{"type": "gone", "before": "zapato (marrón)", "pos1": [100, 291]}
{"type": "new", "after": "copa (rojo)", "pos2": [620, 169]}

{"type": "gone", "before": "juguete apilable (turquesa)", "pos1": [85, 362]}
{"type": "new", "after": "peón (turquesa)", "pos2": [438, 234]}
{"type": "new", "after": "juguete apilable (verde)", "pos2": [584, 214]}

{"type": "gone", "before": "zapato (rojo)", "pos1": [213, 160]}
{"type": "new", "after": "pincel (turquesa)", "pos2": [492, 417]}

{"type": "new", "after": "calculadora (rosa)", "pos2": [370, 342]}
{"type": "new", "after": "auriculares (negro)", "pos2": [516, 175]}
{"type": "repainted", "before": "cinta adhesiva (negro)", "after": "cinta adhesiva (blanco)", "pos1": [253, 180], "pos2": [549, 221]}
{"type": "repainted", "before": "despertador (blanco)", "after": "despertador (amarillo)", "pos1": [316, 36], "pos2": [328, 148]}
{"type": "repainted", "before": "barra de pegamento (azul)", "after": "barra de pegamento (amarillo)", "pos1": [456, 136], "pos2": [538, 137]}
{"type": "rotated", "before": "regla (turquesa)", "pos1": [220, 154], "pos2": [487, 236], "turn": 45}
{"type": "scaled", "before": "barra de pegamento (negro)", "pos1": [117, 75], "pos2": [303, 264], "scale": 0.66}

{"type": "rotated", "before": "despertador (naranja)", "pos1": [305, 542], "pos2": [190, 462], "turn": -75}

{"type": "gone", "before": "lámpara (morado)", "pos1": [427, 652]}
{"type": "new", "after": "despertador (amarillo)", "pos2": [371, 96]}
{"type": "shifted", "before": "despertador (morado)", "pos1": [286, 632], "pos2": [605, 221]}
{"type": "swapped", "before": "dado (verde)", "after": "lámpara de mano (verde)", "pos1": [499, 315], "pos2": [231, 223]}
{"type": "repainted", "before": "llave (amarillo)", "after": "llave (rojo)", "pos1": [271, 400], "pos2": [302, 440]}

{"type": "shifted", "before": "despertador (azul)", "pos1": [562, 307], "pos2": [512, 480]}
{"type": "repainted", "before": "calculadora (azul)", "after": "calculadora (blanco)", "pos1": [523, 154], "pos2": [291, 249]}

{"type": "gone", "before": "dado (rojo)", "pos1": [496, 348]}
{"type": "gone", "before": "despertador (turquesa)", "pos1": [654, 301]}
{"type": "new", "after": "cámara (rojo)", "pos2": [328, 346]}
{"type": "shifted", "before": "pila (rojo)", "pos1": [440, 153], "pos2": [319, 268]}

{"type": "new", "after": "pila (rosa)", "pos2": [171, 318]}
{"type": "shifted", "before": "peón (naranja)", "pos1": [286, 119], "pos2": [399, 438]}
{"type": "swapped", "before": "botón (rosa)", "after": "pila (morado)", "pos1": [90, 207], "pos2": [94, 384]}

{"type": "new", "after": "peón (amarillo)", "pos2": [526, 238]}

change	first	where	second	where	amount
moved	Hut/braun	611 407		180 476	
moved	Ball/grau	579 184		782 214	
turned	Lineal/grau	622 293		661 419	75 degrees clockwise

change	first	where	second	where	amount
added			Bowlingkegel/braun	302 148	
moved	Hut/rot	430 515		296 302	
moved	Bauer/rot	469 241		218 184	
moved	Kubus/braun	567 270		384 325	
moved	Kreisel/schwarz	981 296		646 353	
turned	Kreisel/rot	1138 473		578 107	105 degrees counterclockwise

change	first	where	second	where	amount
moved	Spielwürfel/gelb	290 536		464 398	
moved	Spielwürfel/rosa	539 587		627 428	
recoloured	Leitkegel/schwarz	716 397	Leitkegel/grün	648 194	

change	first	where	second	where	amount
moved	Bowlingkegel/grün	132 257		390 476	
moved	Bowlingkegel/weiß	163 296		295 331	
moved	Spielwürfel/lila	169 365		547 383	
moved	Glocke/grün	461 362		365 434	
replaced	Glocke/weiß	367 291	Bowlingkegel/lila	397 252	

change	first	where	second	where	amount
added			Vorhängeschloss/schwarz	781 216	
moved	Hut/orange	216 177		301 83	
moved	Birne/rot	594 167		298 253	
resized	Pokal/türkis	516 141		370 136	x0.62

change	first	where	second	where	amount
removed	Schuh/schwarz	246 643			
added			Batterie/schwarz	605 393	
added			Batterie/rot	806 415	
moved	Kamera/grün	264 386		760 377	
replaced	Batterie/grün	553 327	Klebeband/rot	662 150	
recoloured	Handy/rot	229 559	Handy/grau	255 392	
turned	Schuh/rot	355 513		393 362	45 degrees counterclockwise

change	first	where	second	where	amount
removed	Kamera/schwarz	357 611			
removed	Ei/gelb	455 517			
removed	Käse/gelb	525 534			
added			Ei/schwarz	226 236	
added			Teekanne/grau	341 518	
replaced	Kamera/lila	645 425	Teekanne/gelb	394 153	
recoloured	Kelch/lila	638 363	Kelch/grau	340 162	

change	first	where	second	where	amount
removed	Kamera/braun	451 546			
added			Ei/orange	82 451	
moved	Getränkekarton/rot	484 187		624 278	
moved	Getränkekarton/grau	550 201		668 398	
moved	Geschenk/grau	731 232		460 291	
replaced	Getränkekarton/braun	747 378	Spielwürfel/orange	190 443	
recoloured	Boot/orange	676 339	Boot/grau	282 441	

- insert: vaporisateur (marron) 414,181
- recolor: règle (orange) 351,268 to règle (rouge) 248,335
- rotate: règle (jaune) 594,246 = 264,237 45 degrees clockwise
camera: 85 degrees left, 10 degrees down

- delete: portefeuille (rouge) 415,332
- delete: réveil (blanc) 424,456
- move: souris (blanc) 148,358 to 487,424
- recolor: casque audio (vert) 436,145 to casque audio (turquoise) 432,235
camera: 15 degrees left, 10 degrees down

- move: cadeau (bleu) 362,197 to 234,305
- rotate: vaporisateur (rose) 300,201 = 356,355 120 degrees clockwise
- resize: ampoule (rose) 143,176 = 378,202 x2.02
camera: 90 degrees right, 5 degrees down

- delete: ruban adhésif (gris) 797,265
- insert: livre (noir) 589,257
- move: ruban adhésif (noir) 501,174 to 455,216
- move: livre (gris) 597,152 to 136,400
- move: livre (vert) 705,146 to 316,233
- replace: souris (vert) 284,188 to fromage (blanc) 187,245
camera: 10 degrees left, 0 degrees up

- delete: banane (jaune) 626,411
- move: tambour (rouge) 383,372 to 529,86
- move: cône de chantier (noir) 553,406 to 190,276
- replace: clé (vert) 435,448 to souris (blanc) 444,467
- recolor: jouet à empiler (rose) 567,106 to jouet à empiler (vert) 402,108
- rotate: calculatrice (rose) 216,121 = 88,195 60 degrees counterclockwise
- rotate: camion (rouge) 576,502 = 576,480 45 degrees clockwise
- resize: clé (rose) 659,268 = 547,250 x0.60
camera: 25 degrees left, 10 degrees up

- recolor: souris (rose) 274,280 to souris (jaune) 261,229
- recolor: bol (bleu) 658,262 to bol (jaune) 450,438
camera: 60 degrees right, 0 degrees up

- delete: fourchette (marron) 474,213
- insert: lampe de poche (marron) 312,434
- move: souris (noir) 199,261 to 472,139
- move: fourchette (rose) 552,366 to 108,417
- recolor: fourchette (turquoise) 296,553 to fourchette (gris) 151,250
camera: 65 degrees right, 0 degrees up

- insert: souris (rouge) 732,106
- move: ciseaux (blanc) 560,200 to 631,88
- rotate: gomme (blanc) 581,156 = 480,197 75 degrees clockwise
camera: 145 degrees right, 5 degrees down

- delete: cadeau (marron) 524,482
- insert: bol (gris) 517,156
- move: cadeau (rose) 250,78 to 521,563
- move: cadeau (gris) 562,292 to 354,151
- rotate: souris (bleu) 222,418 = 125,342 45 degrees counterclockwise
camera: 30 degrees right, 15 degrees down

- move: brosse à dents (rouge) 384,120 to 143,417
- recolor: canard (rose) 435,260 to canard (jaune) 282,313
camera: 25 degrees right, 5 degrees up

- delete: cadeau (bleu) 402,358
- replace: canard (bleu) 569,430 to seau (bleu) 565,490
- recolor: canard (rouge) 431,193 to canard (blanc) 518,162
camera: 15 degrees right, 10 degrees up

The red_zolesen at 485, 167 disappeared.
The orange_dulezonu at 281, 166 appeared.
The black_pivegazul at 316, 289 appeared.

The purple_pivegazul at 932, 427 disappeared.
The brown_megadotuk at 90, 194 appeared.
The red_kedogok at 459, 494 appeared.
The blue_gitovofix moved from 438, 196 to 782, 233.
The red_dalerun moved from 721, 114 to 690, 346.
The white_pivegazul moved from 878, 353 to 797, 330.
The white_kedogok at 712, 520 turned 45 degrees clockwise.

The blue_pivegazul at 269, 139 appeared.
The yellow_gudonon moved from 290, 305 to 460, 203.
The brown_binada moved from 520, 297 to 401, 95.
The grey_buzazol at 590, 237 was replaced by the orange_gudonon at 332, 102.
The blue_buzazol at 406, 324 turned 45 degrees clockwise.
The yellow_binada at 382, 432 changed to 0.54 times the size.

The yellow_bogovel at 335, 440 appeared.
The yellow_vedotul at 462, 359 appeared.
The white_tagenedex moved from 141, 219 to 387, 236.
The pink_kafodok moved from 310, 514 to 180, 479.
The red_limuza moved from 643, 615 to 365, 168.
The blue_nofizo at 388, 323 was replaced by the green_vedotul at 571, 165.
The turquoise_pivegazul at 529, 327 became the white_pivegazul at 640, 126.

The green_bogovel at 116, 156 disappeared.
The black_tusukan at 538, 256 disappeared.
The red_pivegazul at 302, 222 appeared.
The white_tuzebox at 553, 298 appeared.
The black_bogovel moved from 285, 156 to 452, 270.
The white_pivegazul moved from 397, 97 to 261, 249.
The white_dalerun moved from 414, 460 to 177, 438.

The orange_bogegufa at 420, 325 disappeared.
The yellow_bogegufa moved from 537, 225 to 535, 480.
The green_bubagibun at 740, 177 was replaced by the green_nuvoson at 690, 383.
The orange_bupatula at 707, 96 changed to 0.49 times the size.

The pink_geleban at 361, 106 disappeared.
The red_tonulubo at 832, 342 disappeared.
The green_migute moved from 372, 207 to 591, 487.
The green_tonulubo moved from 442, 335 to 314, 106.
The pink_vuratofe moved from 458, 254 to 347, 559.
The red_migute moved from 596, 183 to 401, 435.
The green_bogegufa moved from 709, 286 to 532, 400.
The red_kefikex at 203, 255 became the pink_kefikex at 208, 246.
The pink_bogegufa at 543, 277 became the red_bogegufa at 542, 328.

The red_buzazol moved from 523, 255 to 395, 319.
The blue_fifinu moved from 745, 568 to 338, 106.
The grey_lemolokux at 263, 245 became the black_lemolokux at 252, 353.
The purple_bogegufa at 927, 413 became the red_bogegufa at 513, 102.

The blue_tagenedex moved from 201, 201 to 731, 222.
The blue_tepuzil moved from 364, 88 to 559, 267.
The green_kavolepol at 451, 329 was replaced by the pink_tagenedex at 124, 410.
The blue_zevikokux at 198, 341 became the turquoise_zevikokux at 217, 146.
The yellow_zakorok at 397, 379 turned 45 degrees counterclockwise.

* [About this exercise]
From the data above, reproduce word for word the lines running from the line with "The red_zolesen at 485, 167 disappeared." to the line with "The orange_dulezonu at 281, 166 appeared.", ends included.

* [Task solution]
The red_zolesen at 485, 167 disappeared.
The orange_dulezonu at 281, 166 appeared.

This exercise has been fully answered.